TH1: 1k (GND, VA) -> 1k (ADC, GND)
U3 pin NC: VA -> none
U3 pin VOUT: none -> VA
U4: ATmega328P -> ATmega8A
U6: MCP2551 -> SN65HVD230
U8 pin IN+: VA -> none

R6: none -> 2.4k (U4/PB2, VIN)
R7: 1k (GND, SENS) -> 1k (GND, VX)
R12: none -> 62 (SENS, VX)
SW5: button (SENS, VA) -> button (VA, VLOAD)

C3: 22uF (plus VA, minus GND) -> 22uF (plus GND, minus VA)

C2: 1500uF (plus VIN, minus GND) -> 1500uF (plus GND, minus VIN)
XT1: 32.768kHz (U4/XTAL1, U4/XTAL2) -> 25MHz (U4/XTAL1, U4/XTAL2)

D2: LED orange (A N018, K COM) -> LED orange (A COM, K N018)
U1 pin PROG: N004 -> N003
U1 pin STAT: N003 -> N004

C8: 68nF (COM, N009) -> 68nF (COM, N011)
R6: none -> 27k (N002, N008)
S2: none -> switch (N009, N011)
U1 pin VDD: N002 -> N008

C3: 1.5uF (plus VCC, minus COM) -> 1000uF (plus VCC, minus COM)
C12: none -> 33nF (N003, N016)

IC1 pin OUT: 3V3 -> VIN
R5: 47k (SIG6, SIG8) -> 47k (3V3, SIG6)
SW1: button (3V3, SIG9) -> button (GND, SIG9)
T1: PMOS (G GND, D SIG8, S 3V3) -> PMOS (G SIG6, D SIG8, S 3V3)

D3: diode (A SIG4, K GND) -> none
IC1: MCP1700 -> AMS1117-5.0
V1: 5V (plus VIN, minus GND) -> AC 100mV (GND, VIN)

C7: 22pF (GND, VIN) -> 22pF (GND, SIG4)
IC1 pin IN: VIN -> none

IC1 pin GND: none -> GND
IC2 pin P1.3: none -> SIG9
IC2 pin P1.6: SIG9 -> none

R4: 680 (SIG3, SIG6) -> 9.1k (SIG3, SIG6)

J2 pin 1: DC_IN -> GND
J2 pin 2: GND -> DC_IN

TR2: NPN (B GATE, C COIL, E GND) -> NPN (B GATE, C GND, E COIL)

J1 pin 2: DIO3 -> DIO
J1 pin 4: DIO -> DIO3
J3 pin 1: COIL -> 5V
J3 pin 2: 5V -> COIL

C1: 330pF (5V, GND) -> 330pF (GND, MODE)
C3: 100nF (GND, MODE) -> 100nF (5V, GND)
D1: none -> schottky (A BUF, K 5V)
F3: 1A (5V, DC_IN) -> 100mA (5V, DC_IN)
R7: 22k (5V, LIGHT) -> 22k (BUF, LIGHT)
────────
**REQUIRED WORK:** Nothing may be omitted or altered; reproduce all of the entries.

**RESPONSE AREA:**
TH1: 1k (GND, VA) -> 1k (ADC, GND)
U3 pin NC: VA -> none
U3 pin VOUT: none -> VA
U4: ATmega328P -> ATmega8A
U6: MCP2551 -> SN65HVD230
U8 pin IN+: VA -> none

R6: none -> 2.4k (U4/PB2, VIN)
R7: 1k (GND, SENS) -> 1k (GND, VX)
R12: none -> 62 (SENS, VX)
SW5: button (SENS, VA) -> button (VA, VLOAD)

C3: 22uF (plus VA, minus GND) -> 22uF (plus GND, minus VA)

C2: 1500uF (plus VIN, minus GND) -> 1500uF (plus GND, minus VIN)
XT1: 32.768kHz (U4/XTAL1, U4/XTAL2) -> 25MHz (U4/XTAL1, U4/XTAL2)

D2: LED orange (A N018, K COM) -> LED orange (A COM, K N018)
U1 pin PROG: N004 -> N003
U1 pin STAT: N003 -> N004

C8: 68nF (COM, N009) -> 68nF (COM, N011)
R6: none -> 27k (N002, N008)
S2: none -> switch (N009, N011)
U1 pin VDD: N002 -> N008

C3: 1.5uF (plus VCC, minus COM) -> 1000uF (plus VCC, minus COM)
C12: none -> 33nF (N003, N016)

IC1 pin OUT: 3V3 -> VIN
R5: 47k (SIG6, SIG8) -> 47k (3V3, SIG6)
SW1: button (3V3, SIG9) -> button (GND, SIG9)
T1: PMOS (G GND, D SIG8, S 3V3) -> PMOS (G SIG6, D SIG8, S 3V3)

D3: diode (A SIG4, K GND) -> none
IC1: MCP1700 -> AMS1117-5.0
V1: 5V (plus VIN, minus GND) -> AC 100mV (GND, VIN)

C7: 22pF (GND, VIN) -> 22pF (GND, SIG4)
IC1 pin IN: VIN -> none

IC1 pin GND: none -> GND
IC2 pin P1.3: none -> SIG9
IC2 pin P1.6: SIG9 -> none

R4: 680 (SIG3, SIG6) -> 9.1k (SIG3, SIG6)

J2 pin 1: DC_IN -> GND
J2 pin 2: GND -> DC_IN

TR2: NPN (B GATE, C COIL, E GND) -> NPN (B GATE, C GND, E COIL)

J1 pin 2: DIO3 -> DIO
J1 pin 4: DIO -> DIO3
J3 pin 1: COIL -> 5V
J3 pin 2: 5V -> COIL

C1: 330pF (5V, GND) -> 330pF (GND, MODE)
C3: 100nF (GND, MODE) -> 100nF (5V, GND)
D1: none -> schottky (A BUF, K 5V)
F3: 1A (5V, DC_IN) -> 100mA (5V, DC_IN)
R7: 22k (5V, LIGHT) -> 22k (BUF, LIGHT)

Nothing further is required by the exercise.